== PROBLEM TO SOLVE ==
From the data underneath, reproduce exactly the stretch that begins at the line with "GPS3 pin RX: D1 -> RX" and ends after the line with "LUX3 pin SCL: D7 -> D1".
%%
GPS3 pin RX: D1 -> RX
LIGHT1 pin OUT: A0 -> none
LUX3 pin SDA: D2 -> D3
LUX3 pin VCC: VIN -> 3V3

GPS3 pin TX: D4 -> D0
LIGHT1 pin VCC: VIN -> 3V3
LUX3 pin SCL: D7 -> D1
%%
%%
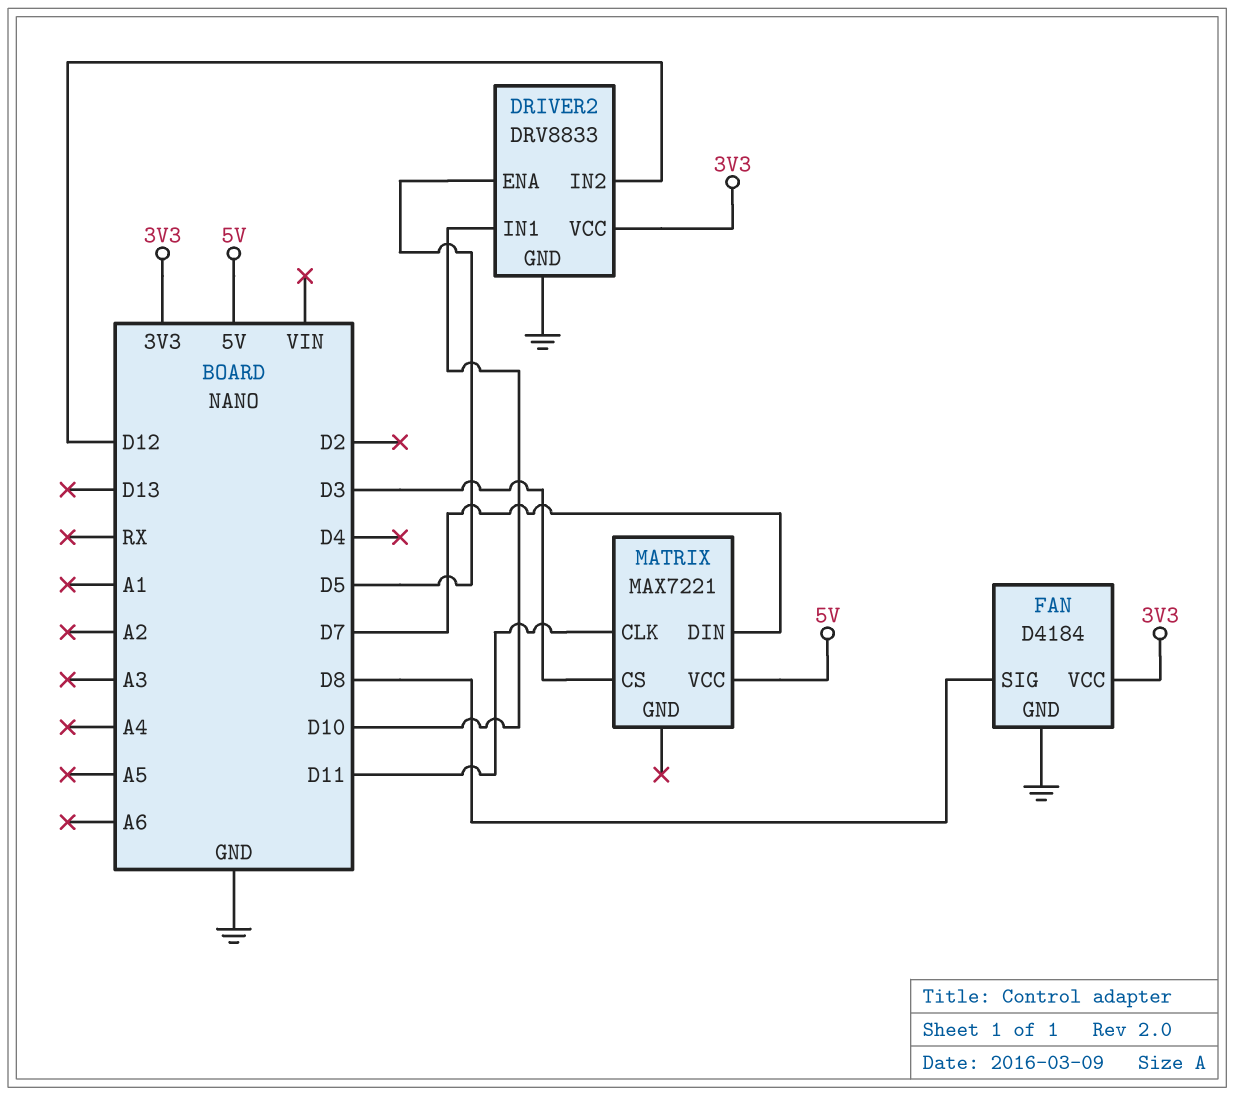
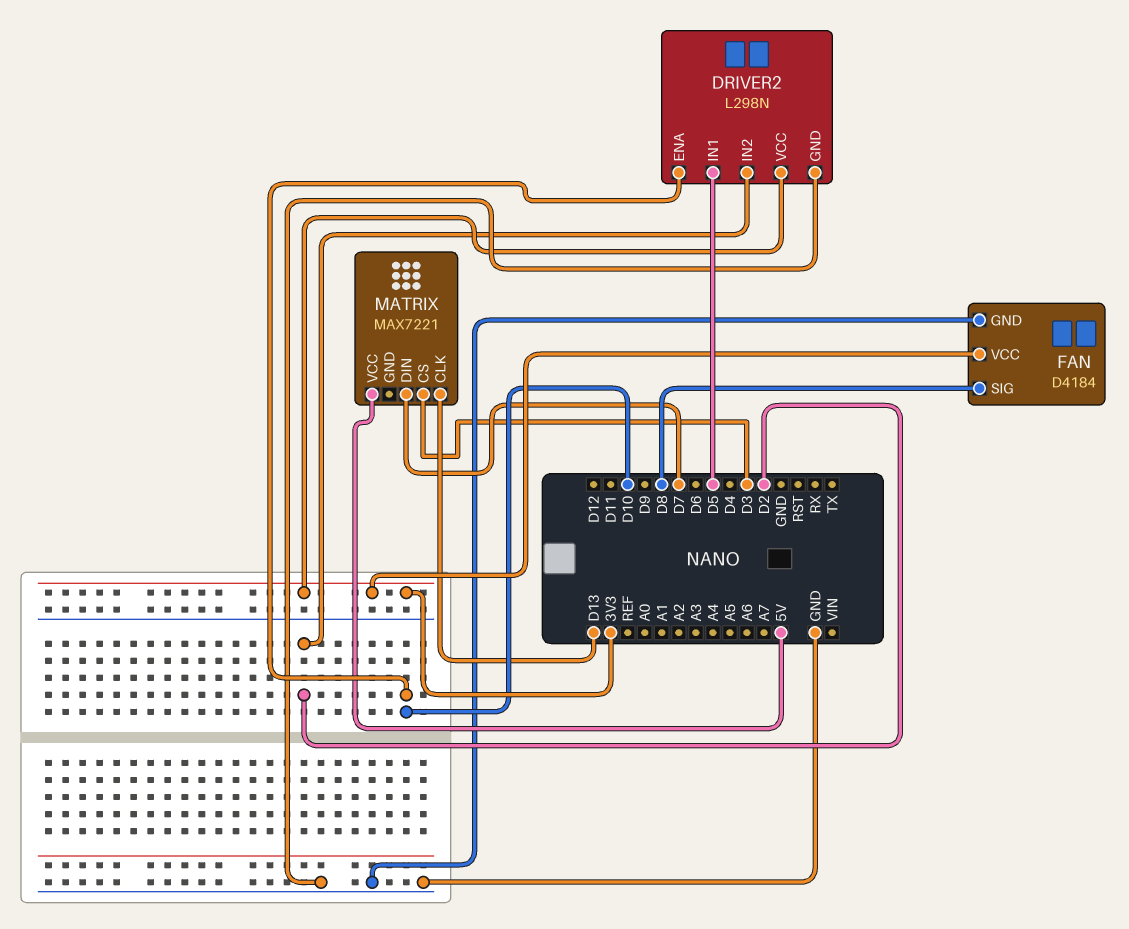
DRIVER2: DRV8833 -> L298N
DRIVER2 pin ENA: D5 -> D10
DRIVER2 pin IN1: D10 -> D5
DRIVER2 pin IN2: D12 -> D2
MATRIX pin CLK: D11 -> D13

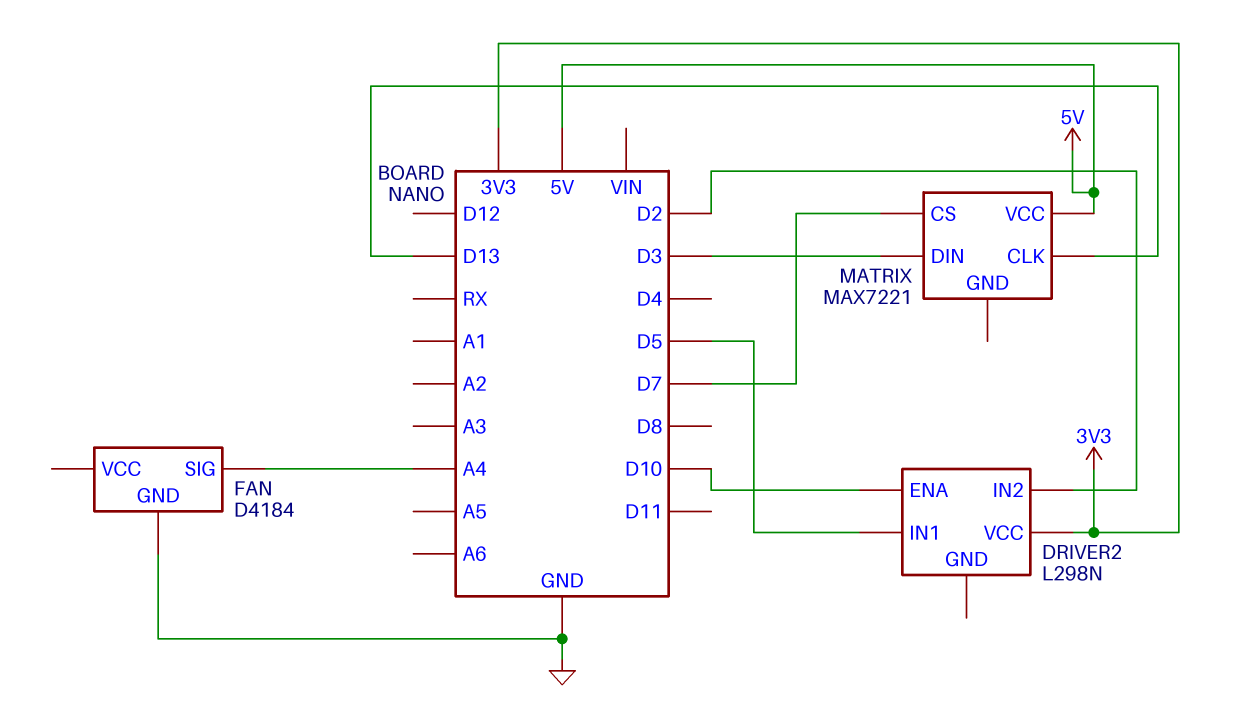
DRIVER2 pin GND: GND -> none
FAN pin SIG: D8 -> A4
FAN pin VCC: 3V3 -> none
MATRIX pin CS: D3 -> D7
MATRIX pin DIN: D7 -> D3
%%
%%
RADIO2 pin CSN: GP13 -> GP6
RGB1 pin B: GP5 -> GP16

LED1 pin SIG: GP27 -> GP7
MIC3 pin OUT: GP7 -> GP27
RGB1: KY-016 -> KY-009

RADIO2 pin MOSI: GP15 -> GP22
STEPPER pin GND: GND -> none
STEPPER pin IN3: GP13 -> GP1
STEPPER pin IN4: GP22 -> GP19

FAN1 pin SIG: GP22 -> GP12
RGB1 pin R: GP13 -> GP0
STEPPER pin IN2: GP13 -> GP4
%%
== TASK SOLUTION ==
GPS3 pin RX: D1 -> RX
LIGHT1 pin OUT: A0 -> none
LUX3 pin SDA: D2 -> D3
LUX3 pin VCC: VIN -> 3V3

GPS3 pin TX: D4 -> D0
LIGHT1 pin VCC: VIN -> 3V3
LUX3 pin SCL: D7 -> D1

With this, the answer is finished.